== EXERCISE INSTRUCTIONS ==
Leaving pictures aside, restate exactly the lines of the data below, from the first one through the line that contains "(555, 222) = (533, 437): yellow".

== Stored data entries ==
########

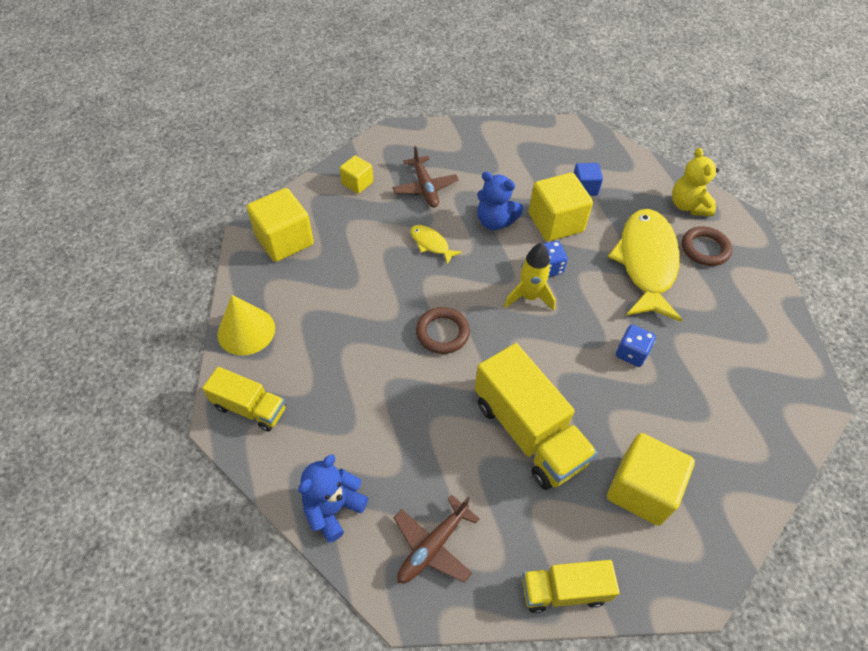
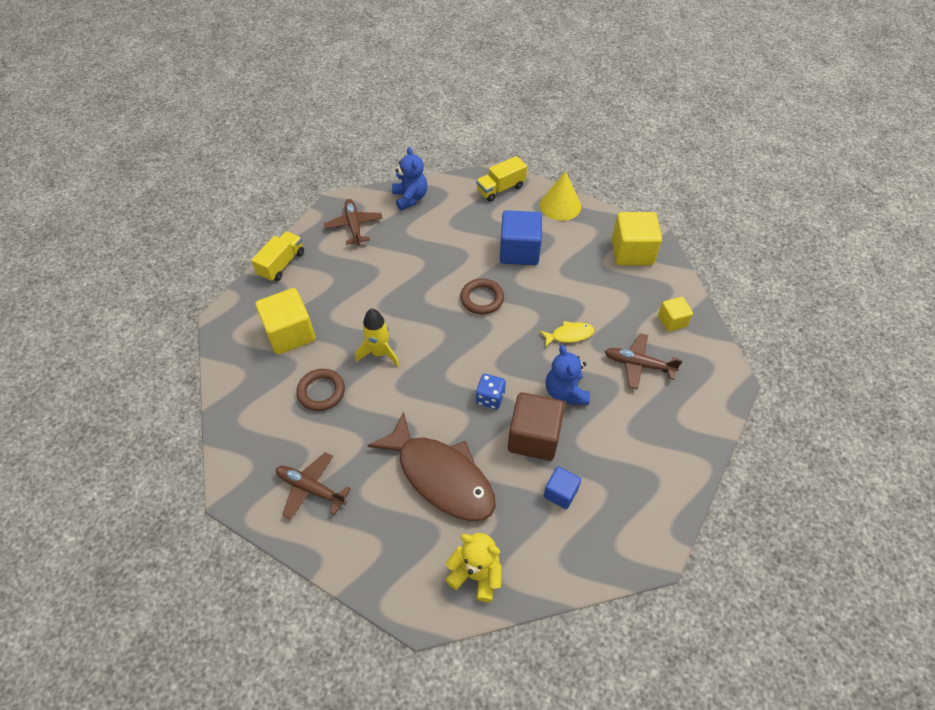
camera: 125 degrees right, 0 degrees up
(349, 334) = (519, 251): none -> blue cube
(495, 221) = (565, 392): blue teddy bear -> blue teddy bear turned 75 degrees counterclockwise
(528, 432) = (374, 302): yellow truck -> none
(529, 297) = (472, 367): yellow rocket -> yellow rocket (379, 353)
(555, 222) = (533, 437): yellow cube -> brown cube
(631, 353) = (374, 398): blue dice -> none
(646, 263) = (441, 476): yellow fish -> brown fish
(704, 249) = (418, 540): brown ring -> brown ring (321, 392)
(750, 344) = (311, 488): none -> brown plane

########

== TASK RESULT ==
camera: 125 degrees right, 0 degrees up
(349, 334) = (519, 251): none -> blue cube
(495, 221) = (565, 392): blue teddy bear -> blue teddy bear turned 75 degrees counterclockwise
(528, 432) = (374, 302): yellow truck -> none
(529, 297) = (472, 367): yellow rocket -> yellow rocket (379, 353)
(555, 222) = (533, 437): yellow cube -> brown cube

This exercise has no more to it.